Segment Start: Recorded information

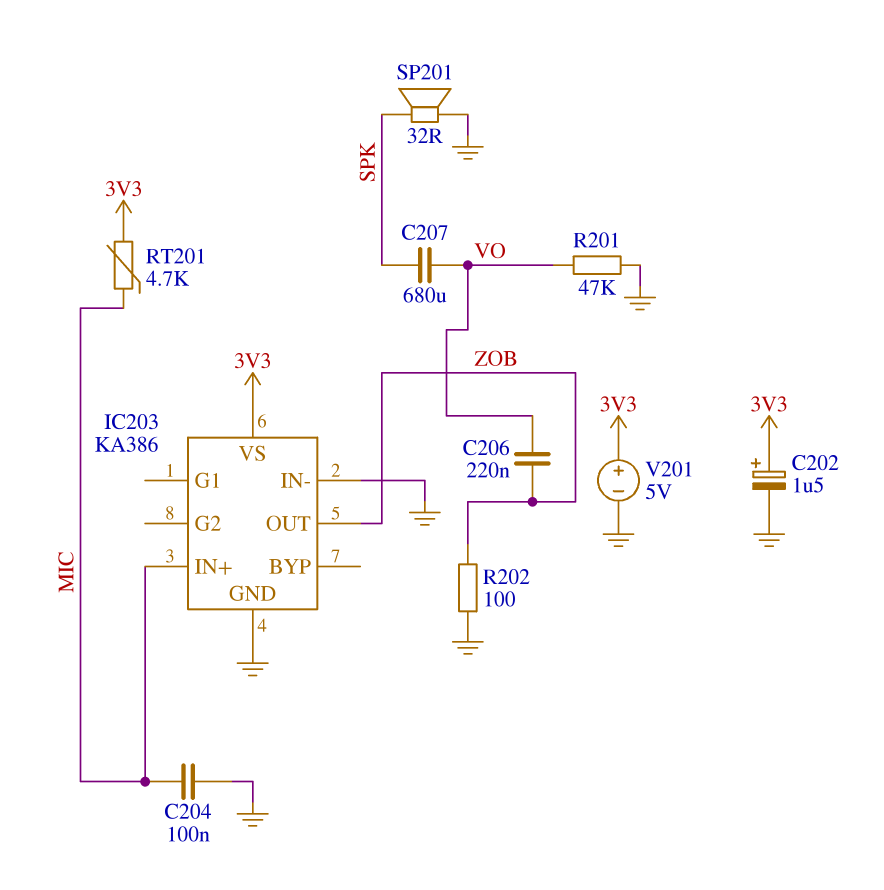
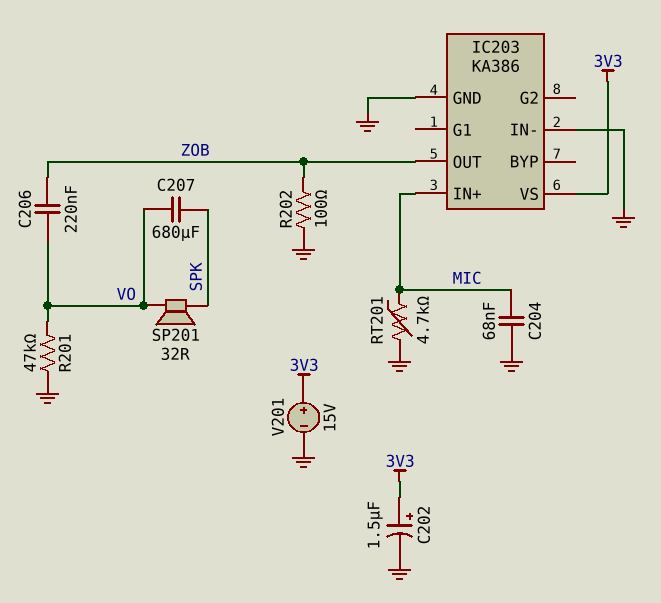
C204: 100nF (GND, MIC) -> 68nF (GND, MIC)
RT201: 4.7k (3V3, MIC) -> 4.7k (GND, MIC)
SP201: speaker 32R (GND, SPK) -> speaker 32R (SPK, VO)
V201: 5V (plus 3V3, minus GND) -> 15V (plus 3V3, minus GND)

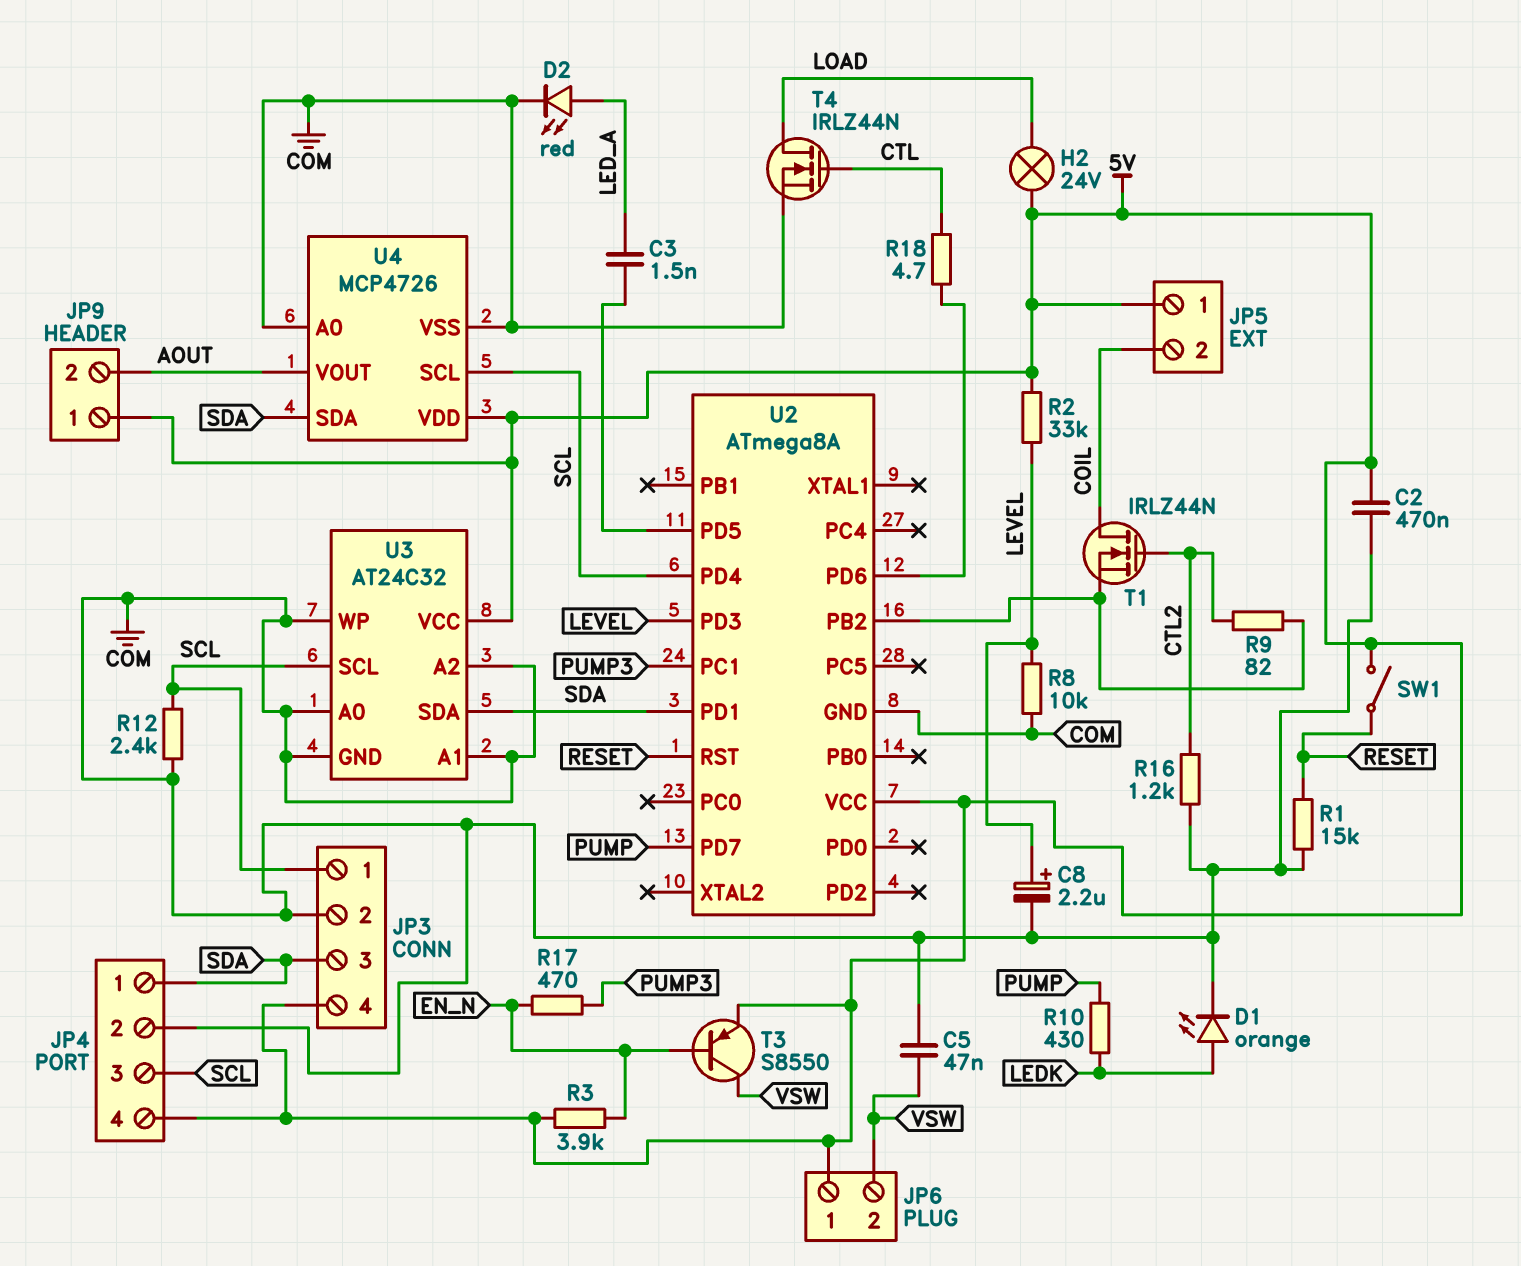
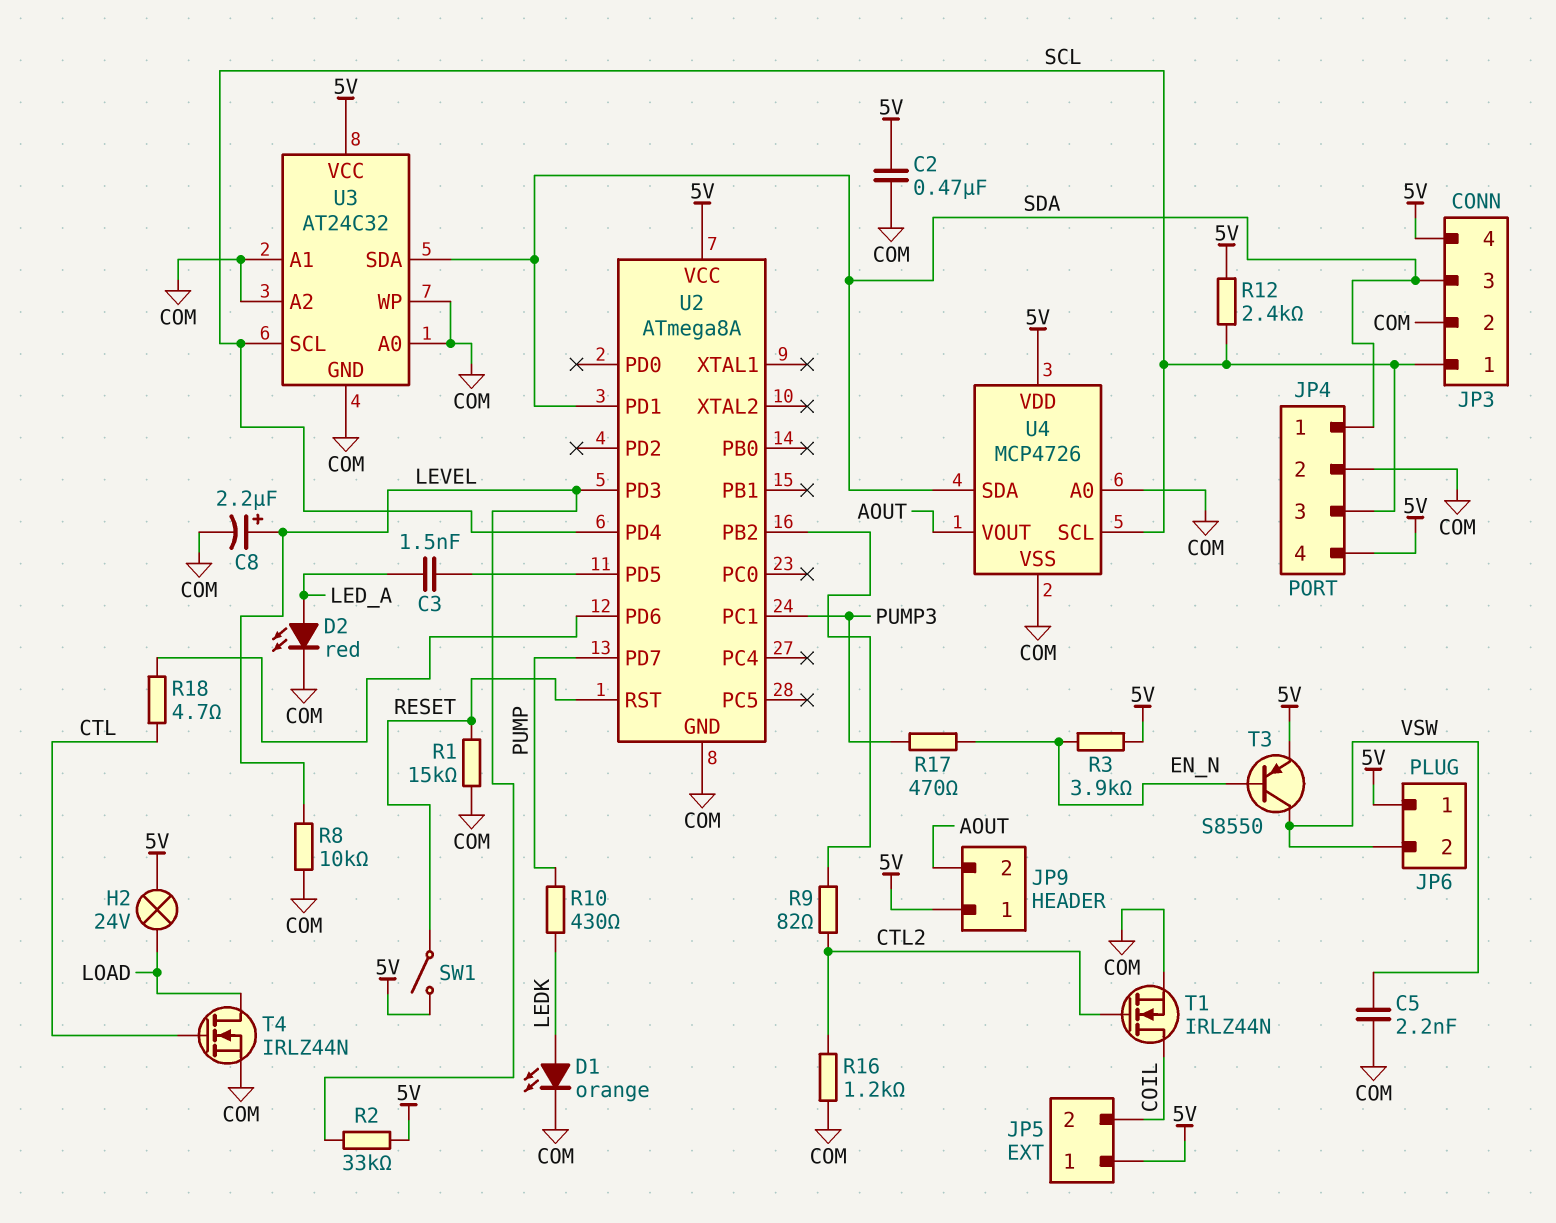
C5: 47nF (COM, VSW) -> 2.2nF (COM, VSW)
R12: 2.4k (COM, SCL) -> 2.4k (5V, SCL)
T1: NMOS IRLZ44N (G CTL2, D COIL, S U2/PB2) -> NMOS IRLZ44N (G CTL2, D COIL, S COM)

Segment End: Recorded information

● **Problem**
In copying the listing, reproduce each line exactly and omit the pictures.

● **Exercise solution**
C204: 100nF (GND, MIC) -> 68nF (GND, MIC)
RT201: 4.7k (3V3, MIC) -> 4.7k (GND, MIC)
SP201: speaker 32R (GND, SPK) -> speaker 32R (SPK, VO)
V201: 5V (plus 3V3, minus GND) -> 15V (plus 3V3, minus GND)

C5: 47nF (COM, VSW) -> 2.2nF (COM, VSW)
R12: 2.4k (COM, SCL) -> 2.4k (5V, SCL)
T1: NMOS IRLZ44N (G CTL2, D COIL, S U2/PB2) -> NMOS IRLZ44N (G CTL2, D COIL, S COM)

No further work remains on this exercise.